[Data to process — start]
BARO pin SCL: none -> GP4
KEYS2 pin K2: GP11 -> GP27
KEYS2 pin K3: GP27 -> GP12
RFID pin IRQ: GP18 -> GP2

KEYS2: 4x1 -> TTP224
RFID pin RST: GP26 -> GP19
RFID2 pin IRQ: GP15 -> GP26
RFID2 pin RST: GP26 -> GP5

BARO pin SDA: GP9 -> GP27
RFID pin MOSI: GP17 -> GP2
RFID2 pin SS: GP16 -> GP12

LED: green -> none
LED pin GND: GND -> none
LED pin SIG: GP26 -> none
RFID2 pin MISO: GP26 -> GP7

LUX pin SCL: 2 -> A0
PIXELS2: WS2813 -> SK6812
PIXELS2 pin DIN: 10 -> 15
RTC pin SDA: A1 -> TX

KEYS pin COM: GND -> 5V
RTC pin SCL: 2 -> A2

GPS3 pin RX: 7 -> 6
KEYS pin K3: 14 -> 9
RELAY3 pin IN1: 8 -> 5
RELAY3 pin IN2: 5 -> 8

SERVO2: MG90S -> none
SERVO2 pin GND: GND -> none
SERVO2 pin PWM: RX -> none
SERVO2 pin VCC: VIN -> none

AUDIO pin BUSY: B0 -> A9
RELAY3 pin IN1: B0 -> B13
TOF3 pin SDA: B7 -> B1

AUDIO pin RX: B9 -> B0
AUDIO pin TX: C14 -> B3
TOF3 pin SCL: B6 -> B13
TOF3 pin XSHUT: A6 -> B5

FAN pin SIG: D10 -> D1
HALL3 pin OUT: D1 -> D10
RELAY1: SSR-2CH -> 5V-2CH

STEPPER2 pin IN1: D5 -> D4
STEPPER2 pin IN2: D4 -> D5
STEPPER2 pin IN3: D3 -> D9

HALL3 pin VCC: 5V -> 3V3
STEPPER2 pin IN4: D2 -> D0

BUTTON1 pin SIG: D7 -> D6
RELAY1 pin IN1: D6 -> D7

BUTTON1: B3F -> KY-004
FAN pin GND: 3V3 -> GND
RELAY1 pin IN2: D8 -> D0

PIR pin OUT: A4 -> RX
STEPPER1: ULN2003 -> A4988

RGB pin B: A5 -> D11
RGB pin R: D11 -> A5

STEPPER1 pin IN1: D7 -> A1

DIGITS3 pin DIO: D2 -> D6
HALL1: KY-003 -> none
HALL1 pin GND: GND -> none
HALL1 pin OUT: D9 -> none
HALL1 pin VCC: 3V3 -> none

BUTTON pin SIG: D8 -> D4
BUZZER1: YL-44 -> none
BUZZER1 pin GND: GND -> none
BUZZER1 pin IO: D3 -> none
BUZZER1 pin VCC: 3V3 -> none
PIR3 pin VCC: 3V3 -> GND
[Data to process — finish]
• _Work required_:
Could you return exactly the stretch of the data above that starts at the line with "RTC pin SCL: 2 -> A2" and ends at the line with "BUZZER1 pin GND: GND -> none", both lines included?

• _Response to this exercise_:
RTC pin SCL: 2 -> A2

GPS3 pin RX: 7 -> 6
KEYS pin K3: 14 -> 9
RELAY3 pin IN1: 8 -> 5
RELAY3 pin IN2: 5 -> 8

SERVO2: MG90S -> none
SERVO2 pin GND: GND -> none
SERVO2 pin PWM: RX -> none
SERVO2 pin VCC: VIN -> none

AUDIO pin BUSY: B0 -> A9
RELAY3 pin IN1: B0 -> B13
TOF3 pin SDA: B7 -> B1

AUDIO pin RX: B9 -> B0
AUDIO pin TX: C14 -> B3
TOF3 pin SCL: B6 -> B13
TOF3 pin XSHUT: A6 -> B5

FAN pin SIG: D10 -> D1
HALL3 pin OUT: D1 -> D10
RELAY1: SSR-2CH -> 5V-2CH

STEPPER2 pin IN1: D5 -> D4
STEPPER2 pin IN2: D4 -> D5
STEPPER2 pin IN3: D3 -> D9

HALL3 pin VCC: 5V -> 3V3
STEPPER2 pin IN4: D2 -> D0

BUTTON1 pin SIG: D7 -> D6
RELAY1 pin IN1: D6 -> D7

BUTTON1: B3F -> KY-004
FAN pin GND: 3V3 -> GND
RELAY1 pin IN2: D8 -> D0

PIR pin OUT: A4 -> RX
STEPPER1: ULN2003 -> A4988

RGB pin B: A5 -> D11
RGB pin R: D11 -> A5

STEPPER1 pin IN1: D7 -> A1

DIGITS3 pin DIO: D2 -> D6
HALL1: KY-003 -> none
HALL1 pin GND: GND -> none
HALL1 pin OUT: D9 -> none
HALL1 pin VCC: 3V3 -> none

BUTTON pin SIG: D8 -> D4
BUZZER1: YL-44 -> none
BUZZER1 pin GND: GND -> none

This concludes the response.